WHAT TO DO – Could you reproduce every record below exactly, excluding all pictures?

RECORD EXTRACTS –
◆ ◆ ◆ ◆ ◆ ◆ ◆

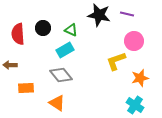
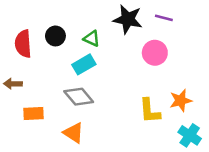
pink circle: (134, 41) -> (155, 53), moved
yellow L-shape: (116, 61) -> (150, 111), moved, turned -75
cyan cross: (135, 105) -> (190, 135), moved

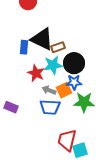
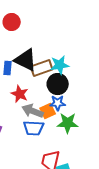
brown rectangle: (58, 47) -> (42, 68), size x1.5
cyan star: (53, 65) -> (60, 65), moved
gray arrow: (49, 90) -> (33, 111), size x1.5

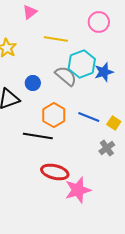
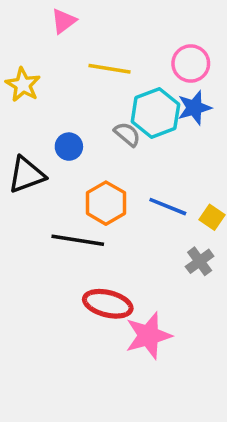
pink circle: (99, 22) -> (191, 64), moved
blue star: (104, 72) -> (194, 108), moved
gray semicircle: (66, 76) -> (127, 134), size x0.7

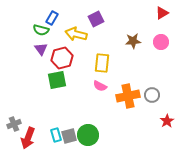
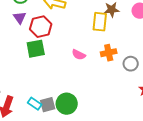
yellow rectangle: (102, 63) -> (100, 22), moved
orange cross: (128, 96) -> (109, 53), moved, size x0.7
cyan rectangle: (56, 135) -> (35, 104), turned -40

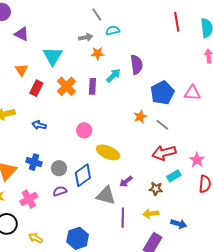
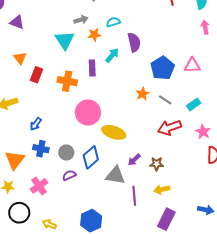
cyan semicircle: (113, 30) -> (113, 22), moved
cyan triangle: (53, 56) -> (65, 40), moved
orange cross: (66, 86) -> (67, 81), moved, turned -30
blue arrow: (39, 125) -> (36, 124), moved, turned -64
pink circle: (84, 130) -> (88, 112), size x1.6
cyan rectangle: (174, 176) -> (194, 104), moved
brown star: (156, 189) -> (157, 164), moved
blue arrow: (179, 224) -> (206, 210), moved

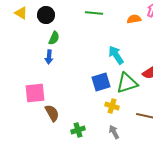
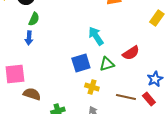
green triangle: (127, 83) -> (107, 64), size x0.7
brown semicircle: (52, 113) -> (32, 94), turned -42

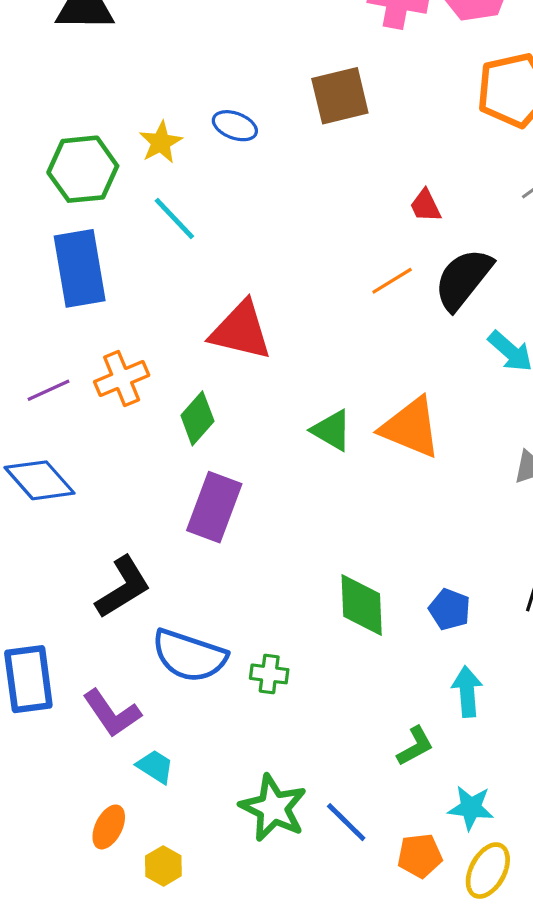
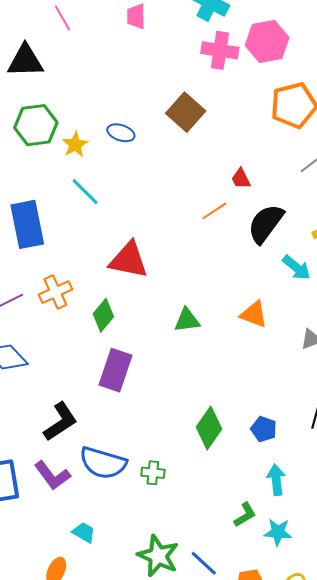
brown square: (340, 96) -> (186, 112), turned -33
green hexagon: (83, 169) -> (36, 125), moved
orange line: (392, 281) -> (214, 211), moved
orange triangle: (411, 428) -> (254, 314), moved, size x0.7
green triangle: (332, 430) -> (187, 320), turned -36
green diamond: (362, 605) -> (209, 428), turned 39
purple L-shape: (112, 713) -> (52, 475), moved
cyan star: (471, 808) -> (278, 532), moved

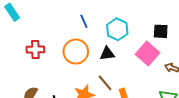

◆ ◆ ◆ ◆ ◆ ◆ ◆

SOLUTION TO THE EXERCISE –
pink circle: (134, 41) -> (155, 53), moved
yellow L-shape: (116, 61) -> (150, 111), moved, turned -75
cyan cross: (135, 105) -> (190, 135), moved

brown rectangle: (58, 47) -> (42, 68), size x1.5
cyan star: (53, 65) -> (60, 65), moved
gray arrow: (49, 90) -> (33, 111), size x1.5

pink circle: (99, 22) -> (191, 64), moved
blue star: (104, 72) -> (194, 108), moved
gray semicircle: (66, 76) -> (127, 134), size x0.7

yellow rectangle: (102, 63) -> (100, 22), moved
orange cross: (128, 96) -> (109, 53), moved, size x0.7
cyan rectangle: (56, 135) -> (35, 104), turned -40

cyan semicircle: (113, 30) -> (113, 22), moved
cyan triangle: (53, 56) -> (65, 40), moved
orange cross: (66, 86) -> (67, 81), moved, turned -30
blue arrow: (39, 125) -> (36, 124), moved, turned -64
pink circle: (84, 130) -> (88, 112), size x1.6
cyan rectangle: (174, 176) -> (194, 104), moved
brown star: (156, 189) -> (157, 164), moved
blue arrow: (179, 224) -> (206, 210), moved

green triangle: (127, 83) -> (107, 64), size x0.7
brown semicircle: (52, 113) -> (32, 94), turned -42

brown square: (340, 96) -> (186, 112), turned -33
green hexagon: (83, 169) -> (36, 125), moved
orange line: (392, 281) -> (214, 211), moved
orange triangle: (411, 428) -> (254, 314), moved, size x0.7
green triangle: (332, 430) -> (187, 320), turned -36
green diamond: (362, 605) -> (209, 428), turned 39
purple L-shape: (112, 713) -> (52, 475), moved
cyan star: (471, 808) -> (278, 532), moved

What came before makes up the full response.